Work to complete:
Search the entries below for the word "recoloured", then copy each line in which it is found.
** Opening Given data block **
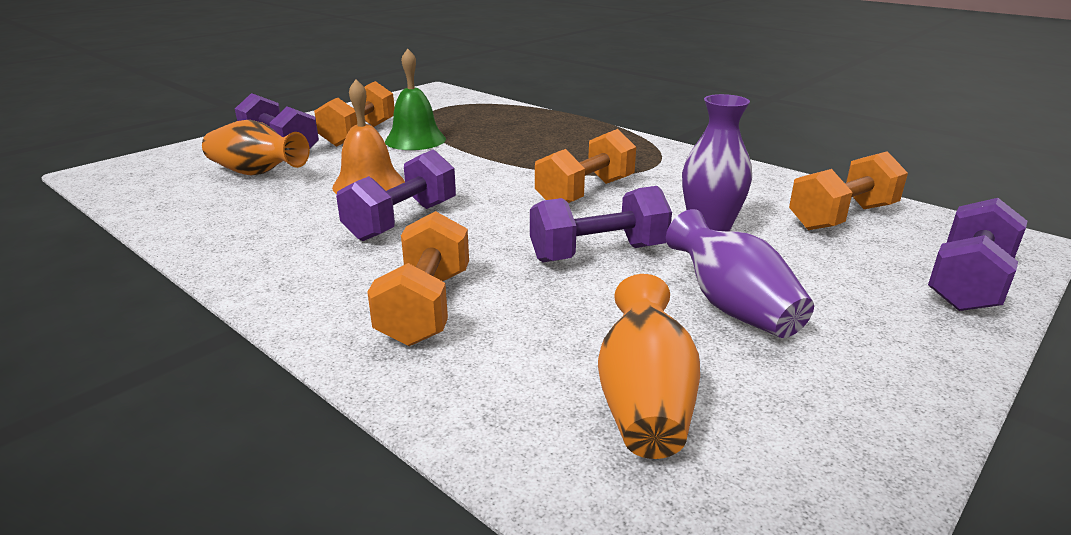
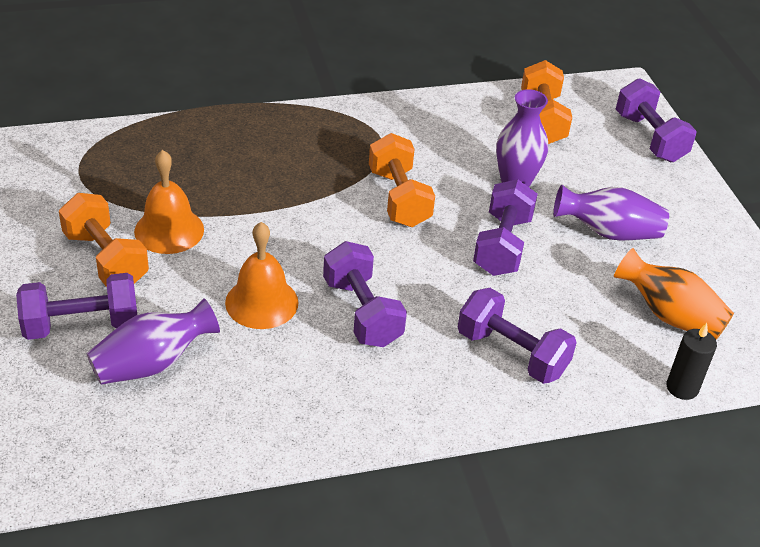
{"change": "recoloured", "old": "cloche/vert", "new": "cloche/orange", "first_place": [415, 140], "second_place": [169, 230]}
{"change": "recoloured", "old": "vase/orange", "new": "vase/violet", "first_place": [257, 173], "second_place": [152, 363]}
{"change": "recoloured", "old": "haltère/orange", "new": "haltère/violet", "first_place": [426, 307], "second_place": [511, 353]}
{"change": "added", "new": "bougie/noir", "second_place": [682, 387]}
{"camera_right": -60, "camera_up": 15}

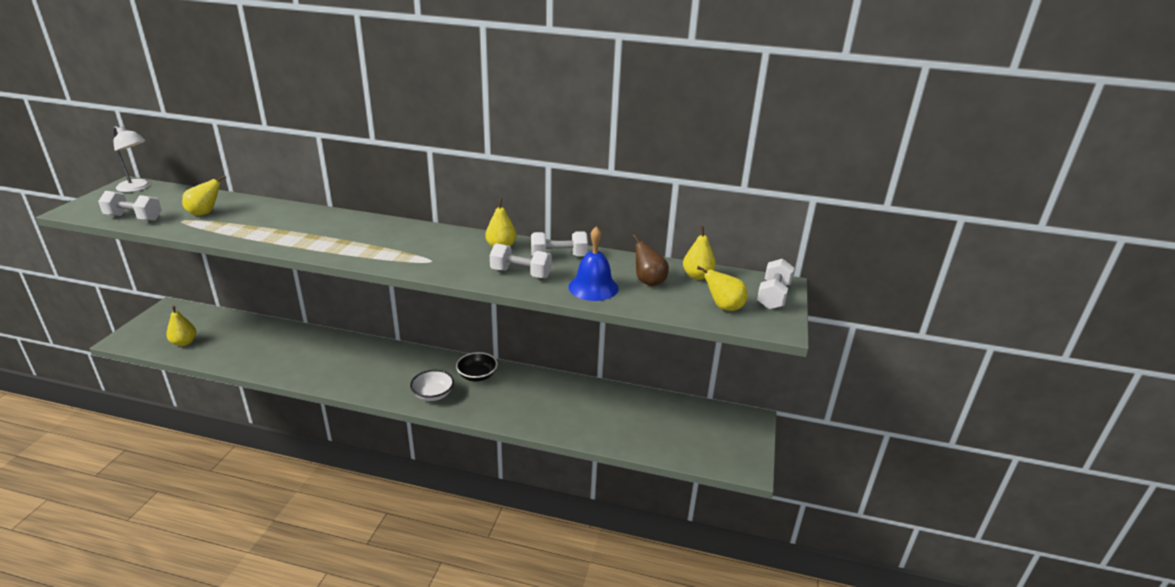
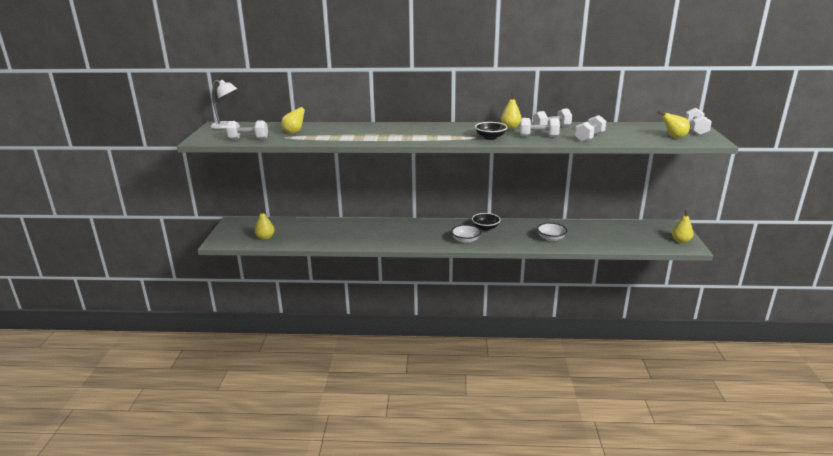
{"change": "replaced", "old": "cloche/bleu", "new": "haltère/blanc", "first_place": [593, 287], "second_place": [589, 137]}
{"change": "moved", "old": "poire/jaune", "first_place": [697, 276], "second_place": [681, 241]}
{"change": "removed", "old": "poire/marron", "first_place": [648, 281]}
{"change": "added", "new": "bol/noir", "second_place": [490, 137]}
{"change": "added", "new": "bol/blanc", "second_place": [551, 238]}
{"camera_right": -10, "camera_up": -5}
** Closing Given data block **
Solution for this problem:
{"change": "recoloured", "old": "cloche/vert", "new": "cloche/orange", "first_place": [415, 140], "second_place": [169, 230]}
{"change": "recoloured", "old": "vase/orange", "new": "vase/violet", "first_place": [257, 173], "second_place": [152, 363]}
{"change": "recoloured", "old": "haltère/orange", "new": "haltère/violet", "first_place": [426, 307], "second_place": [511, 353]}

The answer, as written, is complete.